• _WHAT IS EXPECTED_
Leaving out any pictures, transcribe every record exactly.

• _DATA LISTING_
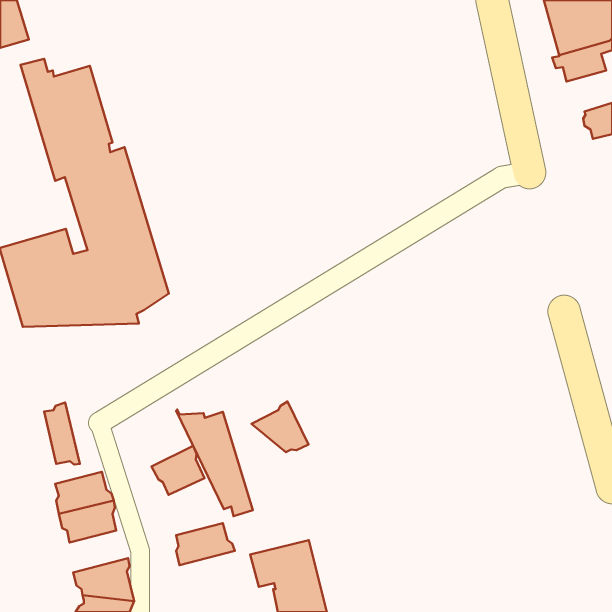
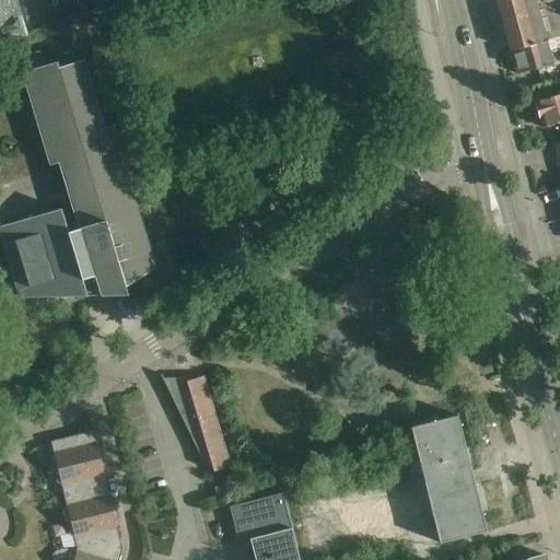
building: [252,401,309,452] -> none
building: [44,403,80,464] -> none
building: [151,446,204,495] -> none
building: none -> [410,416,486,542]
building: [176,523,235,565] -> [63,485,117,523]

• _REPLY TO THE EXERCISE_
building: [252,401,309,452] -> none
building: [44,403,80,464] -> none
building: [151,446,204,495] -> none
building: none -> [410,416,486,542]
building: [176,523,235,565] -> [63,485,117,523]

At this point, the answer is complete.